→ Assigned task: Your task is to copy each line of the material that includes "none".
□ □ □ □ □ □ □
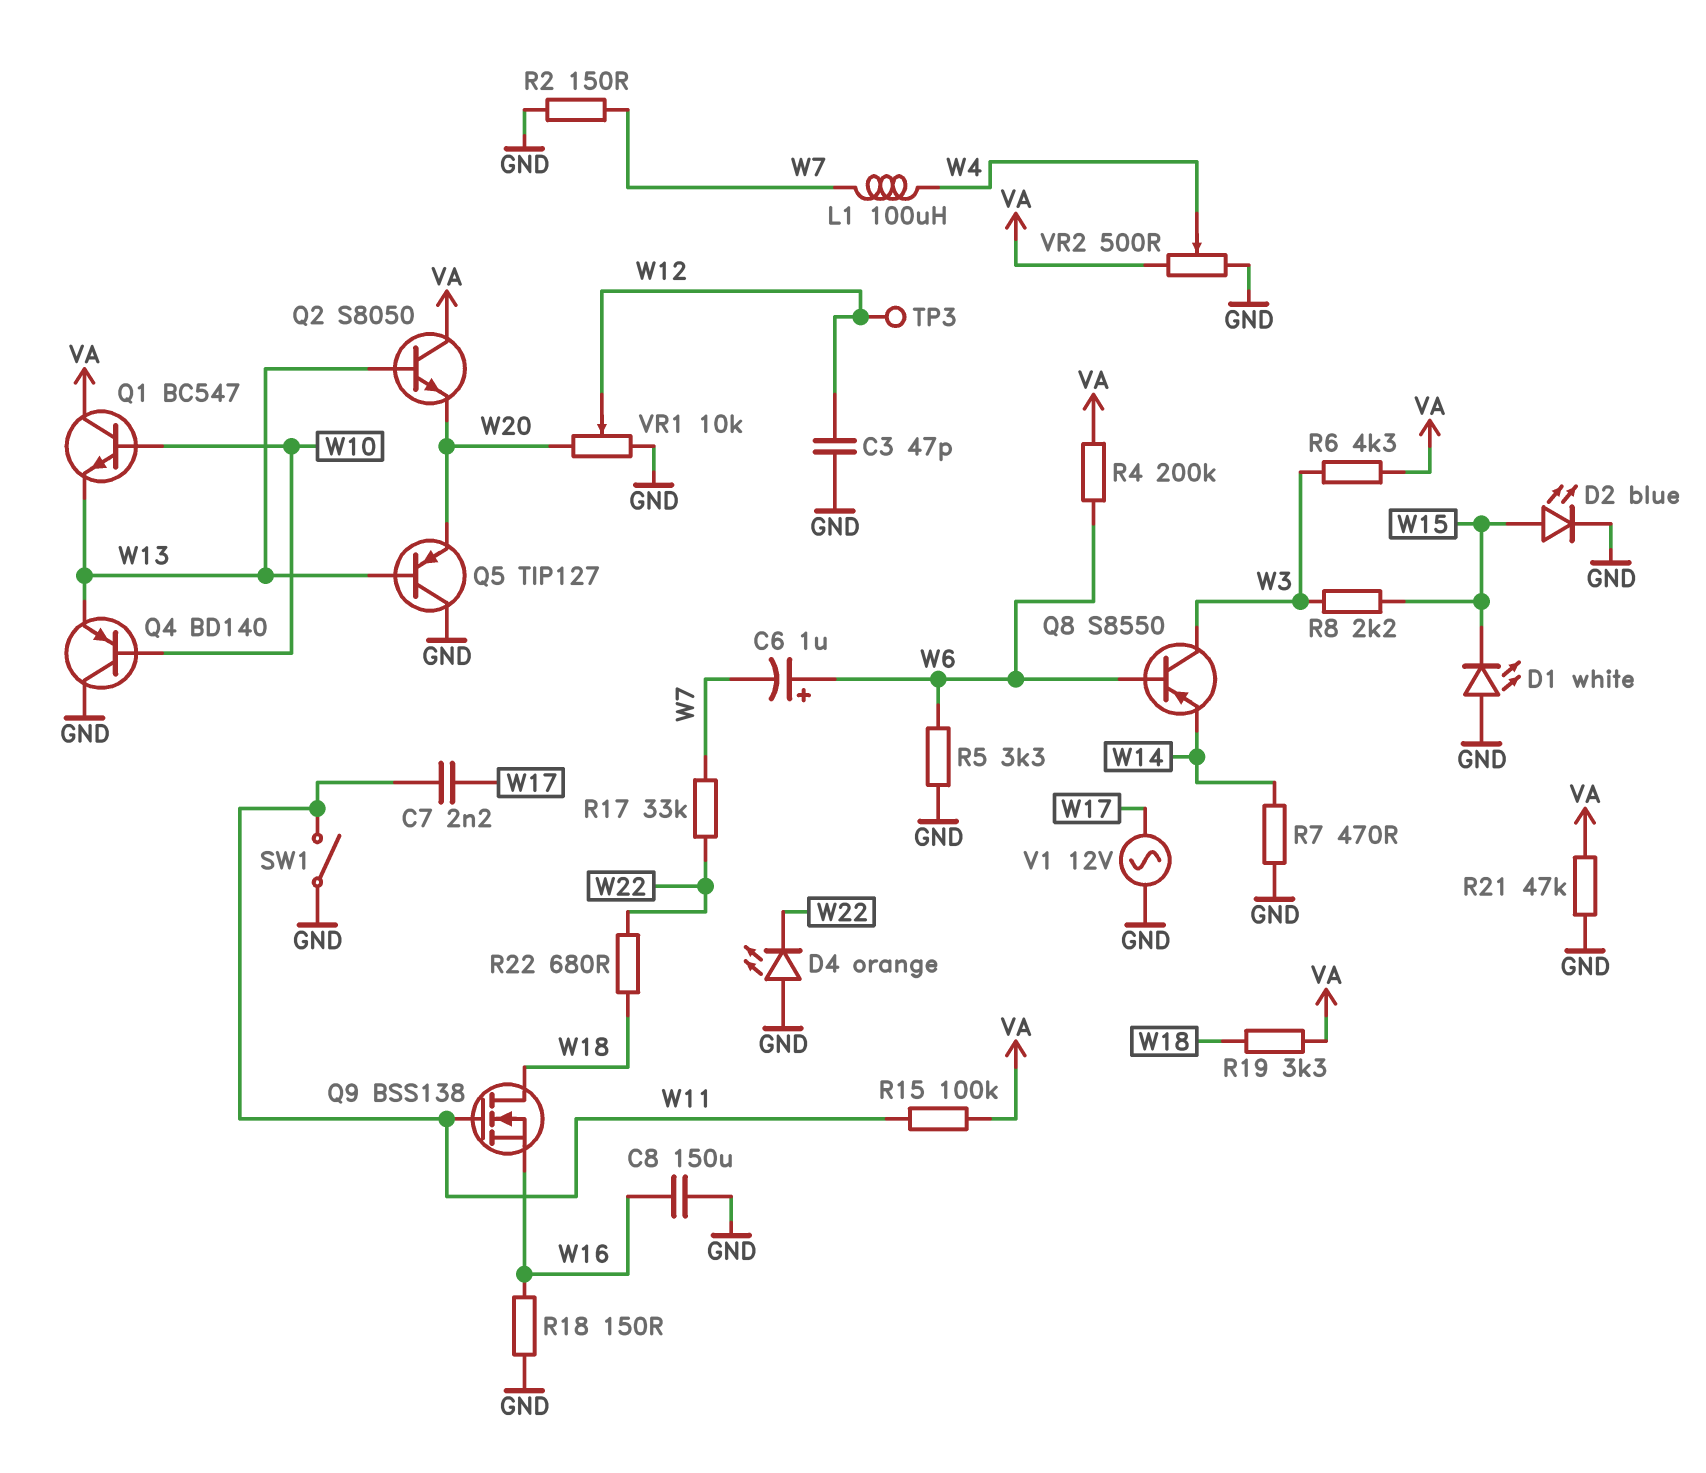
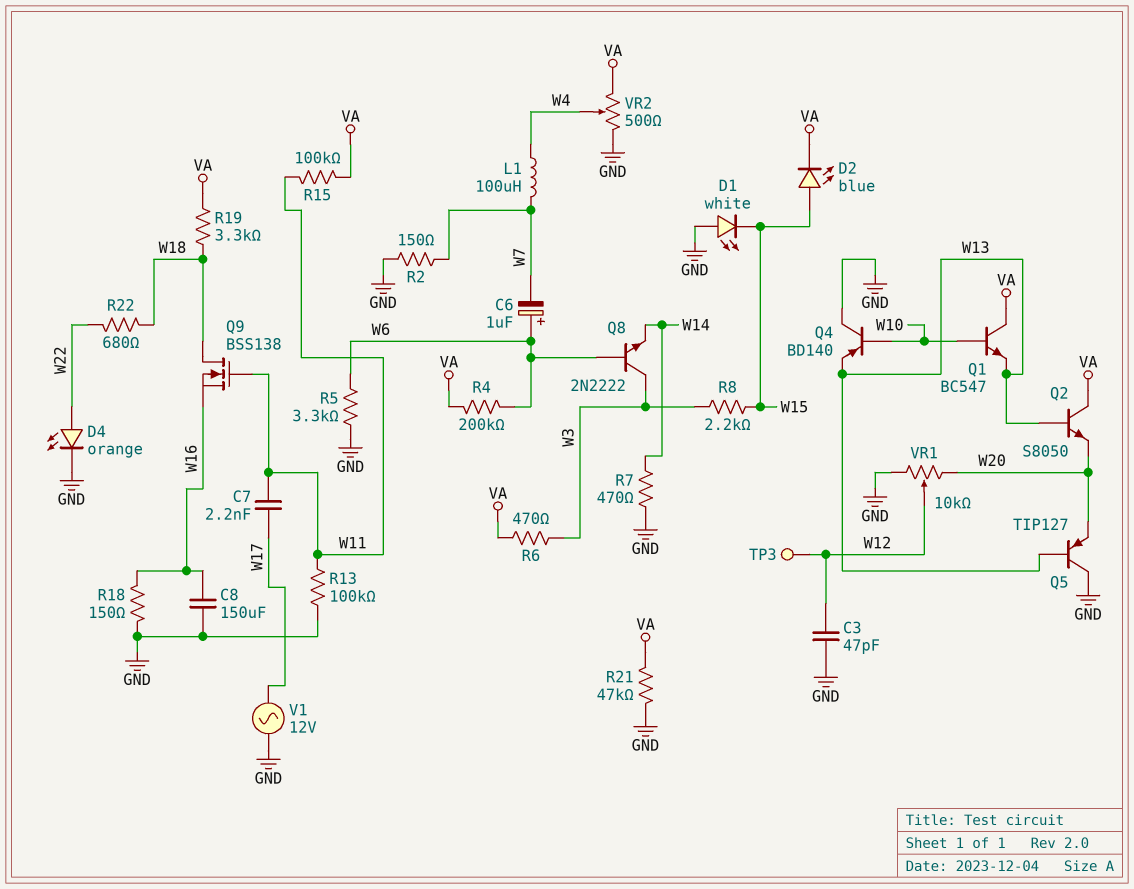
D2: LED blue (A W15, K GND) -> LED blue (A W15, K VA)
D4: LED orange (A GND, K W22) -> LED orange (A W22, K GND)
Q8: PNP S8550 (B W6, C W3, E W14) -> NPN 2N2222 (B W6, C W3, E W14)
R6: 4.3k (VA, W3) -> 470 (VA, W3)
R13: none -> 100k (GND, W11)
R17: 33k (W7, W22) -> none
SW1: switch (GND, W11) -> none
□ □ □ □ □ □ □
→ Expected output:
R13: none -> 100k (GND, W11)
R17: 33k (W7, W22) -> none
SW1: switch (GND, W11) -> none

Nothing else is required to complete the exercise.